What follows is a listing; give it again exactly, in its entirety.
──────── Available data
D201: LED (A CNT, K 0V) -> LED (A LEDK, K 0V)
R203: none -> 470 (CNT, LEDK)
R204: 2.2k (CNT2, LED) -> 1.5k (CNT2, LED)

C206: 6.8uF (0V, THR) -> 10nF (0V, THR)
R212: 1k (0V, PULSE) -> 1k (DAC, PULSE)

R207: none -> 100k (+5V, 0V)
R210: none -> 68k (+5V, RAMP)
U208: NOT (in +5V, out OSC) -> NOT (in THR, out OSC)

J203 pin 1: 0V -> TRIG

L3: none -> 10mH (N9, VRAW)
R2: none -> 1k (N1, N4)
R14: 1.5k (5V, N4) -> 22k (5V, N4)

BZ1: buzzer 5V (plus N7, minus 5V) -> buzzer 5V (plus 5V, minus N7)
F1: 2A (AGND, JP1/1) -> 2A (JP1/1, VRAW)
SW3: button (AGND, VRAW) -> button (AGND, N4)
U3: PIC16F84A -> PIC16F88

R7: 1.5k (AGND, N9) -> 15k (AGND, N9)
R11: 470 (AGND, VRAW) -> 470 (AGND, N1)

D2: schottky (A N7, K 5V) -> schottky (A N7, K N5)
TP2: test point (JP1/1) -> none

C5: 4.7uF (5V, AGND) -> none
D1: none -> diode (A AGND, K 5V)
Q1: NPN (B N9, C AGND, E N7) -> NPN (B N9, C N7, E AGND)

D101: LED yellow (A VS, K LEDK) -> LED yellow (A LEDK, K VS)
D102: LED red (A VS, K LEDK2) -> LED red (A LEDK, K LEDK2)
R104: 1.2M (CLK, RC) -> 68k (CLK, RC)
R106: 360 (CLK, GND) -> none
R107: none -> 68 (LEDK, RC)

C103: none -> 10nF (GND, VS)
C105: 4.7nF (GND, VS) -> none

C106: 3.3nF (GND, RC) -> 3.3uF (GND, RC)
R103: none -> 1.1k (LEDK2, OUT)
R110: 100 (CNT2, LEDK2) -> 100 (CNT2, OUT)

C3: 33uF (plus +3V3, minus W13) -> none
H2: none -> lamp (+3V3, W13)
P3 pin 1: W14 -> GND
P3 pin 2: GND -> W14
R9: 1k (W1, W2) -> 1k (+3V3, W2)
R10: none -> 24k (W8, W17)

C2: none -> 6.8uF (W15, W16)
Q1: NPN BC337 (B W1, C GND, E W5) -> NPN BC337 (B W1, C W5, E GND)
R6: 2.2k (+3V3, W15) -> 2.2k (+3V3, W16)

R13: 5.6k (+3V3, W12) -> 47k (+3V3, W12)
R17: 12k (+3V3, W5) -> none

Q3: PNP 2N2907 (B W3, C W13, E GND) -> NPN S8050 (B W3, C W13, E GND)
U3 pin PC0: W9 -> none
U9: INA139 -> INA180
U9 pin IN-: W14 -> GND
────────────────
# Exercise output:
D201: LED (A CNT, K 0V) -> LED (A LEDK, K 0V)
R203: none -> 470 (CNT, LEDK)
R204: 2.2k (CNT2, LED) -> 1.5k (CNT2, LED)

C206: 6.8uF (0V, THR) -> 10nF (0V, THR)
R212: 1k (0V, PULSE) -> 1k (DAC, PULSE)

R207: none -> 100k (+5V, 0V)
R210: none -> 68k (+5V, RAMP)
U208: NOT (in +5V, out OSC) -> NOT (in THR, out OSC)

J203 pin 1: 0V -> TRIG

L3: none -> 10mH (N9, VRAW)
R2: none -> 1k (N1, N4)
R14: 1.5k (5V, N4) -> 22k (5V, N4)

BZ1: buzzer 5V (plus N7, minus 5V) -> buzzer 5V (plus 5V, minus N7)
F1: 2A (AGND, JP1/1) -> 2A (JP1/1, VRAW)
SW3: button (AGND, VRAW) -> button (AGND, N4)
U3: PIC16F84A -> PIC16F88

R7: 1.5k (AGND, N9) -> 15k (AGND, N9)
R11: 470 (AGND, VRAW) -> 470 (AGND, N1)

D2: schottky (A N7, K 5V) -> schottky (A N7, K N5)
TP2: test point (JP1/1) -> none

C5: 4.7uF (5V, AGND) -> none
D1: none -> diode (A AGND, K 5V)
Q1: NPN (B N9, C AGND, E N7) -> NPN (B N9, C N7, E AGND)

D101: LED yellow (A VS, K LEDK) -> LED yellow (A LEDK, K VS)
D102: LED red (A VS, K LEDK2) -> LED red (A LEDK, K LEDK2)
R104: 1.2M (CLK, RC) -> 68k (CLK, RC)
R106: 360 (CLK, GND) -> none
R107: none -> 68 (LEDK, RC)

C103: none -> 10nF (GND, VS)
C105: 4.7nF (GND, VS) -> none

C106: 3.3nF (GND, RC) -> 3.3uF (GND, RC)
R103: none -> 1.1k (LEDK2, OUT)
R110: 100 (CNT2, LEDK2) -> 100 (CNT2, OUT)

C3: 33uF (plus +3V3, minus W13) -> none
H2: none -> lamp (+3V3, W13)
P3 pin 1: W14 -> GND
P3 pin 2: GND -> W14
R9: 1k (W1, W2) -> 1k (+3V3, W2)
R10: none -> 24k (W8, W17)

C2: none -> 6.8uF (W15, W16)
Q1: NPN BC337 (B W1, C GND, E W5) -> NPN BC337 (B W1, C W5, E GND)
R6: 2.2k (+3V3, W15) -> 2.2k (+3V3, W16)

R13: 5.6k (+3V3, W12) -> 47k (+3V3, W12)
R17: 12k (+3V3, W5) -> none

Q3: PNP 2N2907 (B W3, C W13, E GND) -> NPN S8050 (B W3, C W13, E GND)
U3 pin PC0: W9 -> none
U9: INA139 -> INA180
U9 pin IN-: W14 -> GND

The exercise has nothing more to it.